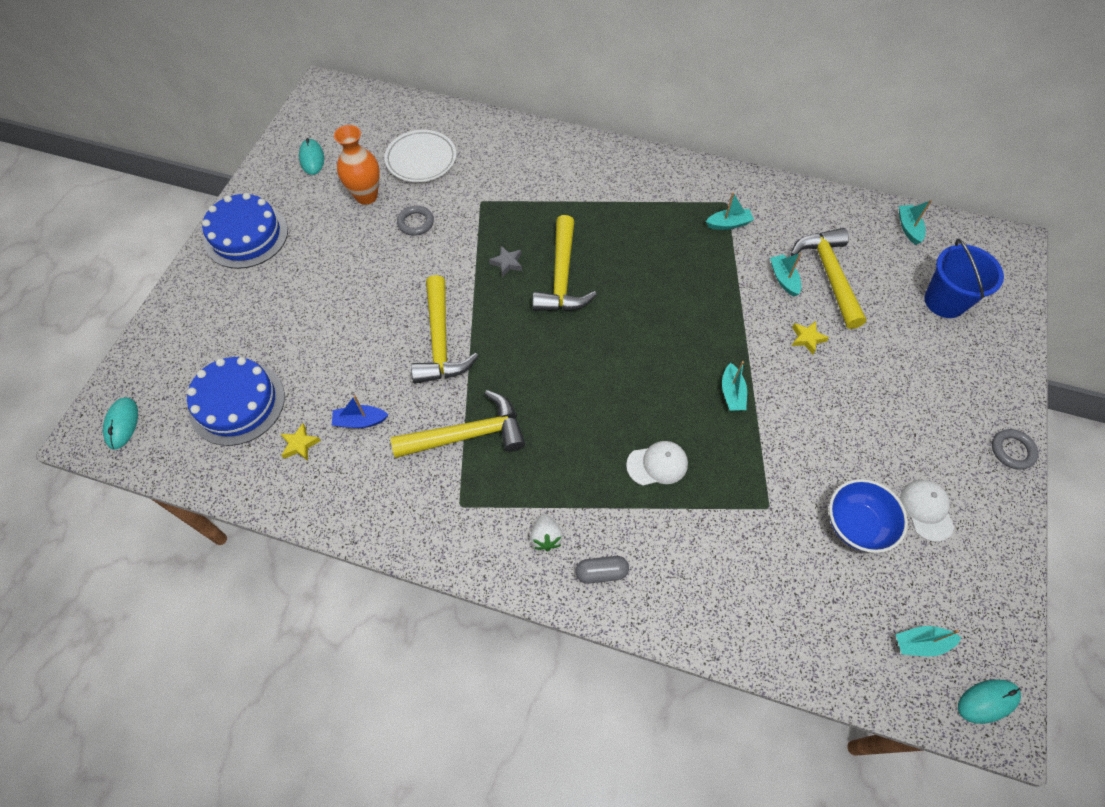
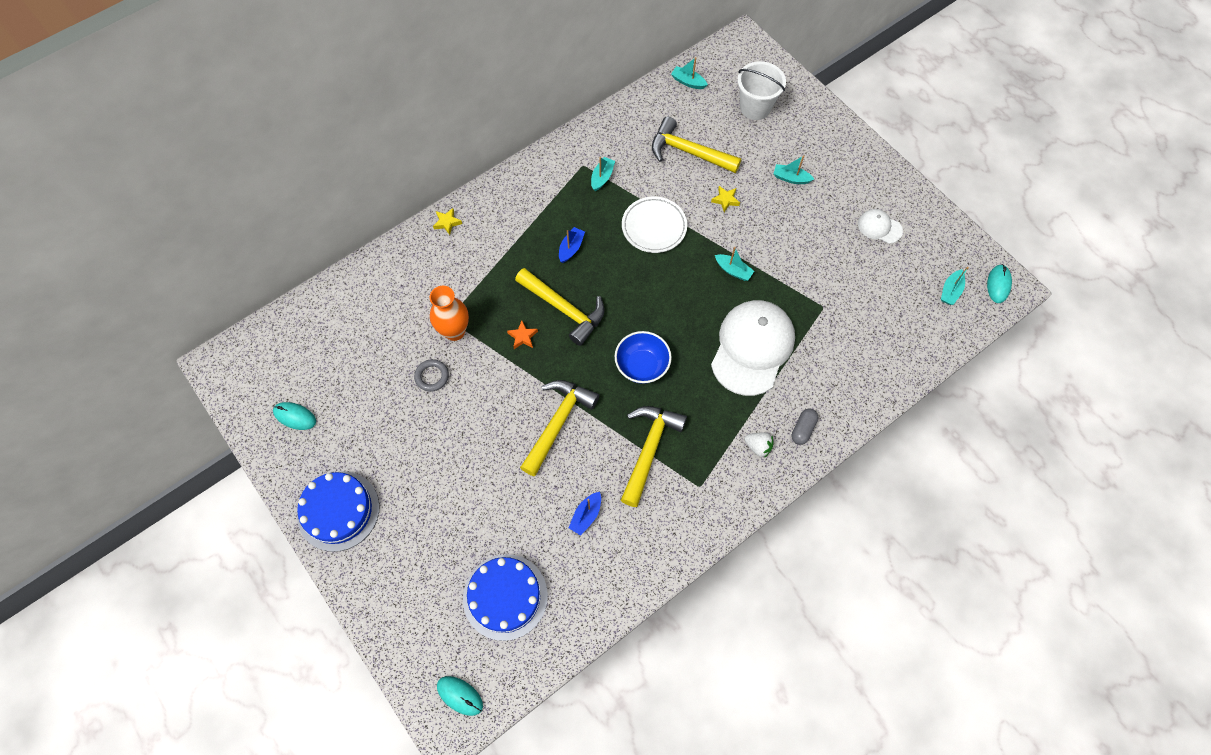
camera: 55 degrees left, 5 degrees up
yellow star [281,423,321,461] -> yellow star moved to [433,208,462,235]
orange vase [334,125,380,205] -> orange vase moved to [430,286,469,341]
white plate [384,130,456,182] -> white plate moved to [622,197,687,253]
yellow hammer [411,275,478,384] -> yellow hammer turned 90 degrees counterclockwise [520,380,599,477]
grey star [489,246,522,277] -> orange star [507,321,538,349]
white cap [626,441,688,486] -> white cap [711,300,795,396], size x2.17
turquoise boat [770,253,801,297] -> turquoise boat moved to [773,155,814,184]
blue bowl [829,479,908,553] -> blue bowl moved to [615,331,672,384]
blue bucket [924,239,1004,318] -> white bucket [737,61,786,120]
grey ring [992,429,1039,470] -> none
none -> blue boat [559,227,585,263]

..........

What is needed ▸
Reproduce the data above in full, exactly, with the images removed.

Solution ▸
camera: 55 degrees left, 5 degrees up
yellow star [281,423,321,461] -> yellow star moved to [433,208,462,235]
orange vase [334,125,380,205] -> orange vase moved to [430,286,469,341]
white plate [384,130,456,182] -> white plate moved to [622,197,687,253]
yellow hammer [411,275,478,384] -> yellow hammer turned 90 degrees counterclockwise [520,380,599,477]
grey star [489,246,522,277] -> orange star [507,321,538,349]
white cap [626,441,688,486] -> white cap [711,300,795,396], size x2.17
turquoise boat [770,253,801,297] -> turquoise boat moved to [773,155,814,184]
blue bowl [829,479,908,553] -> blue bowl moved to [615,331,672,384]
blue bucket [924,239,1004,318] -> white bucket [737,61,786,120]
grey ring [992,429,1039,470] -> none
none -> blue boat [559,227,585,263]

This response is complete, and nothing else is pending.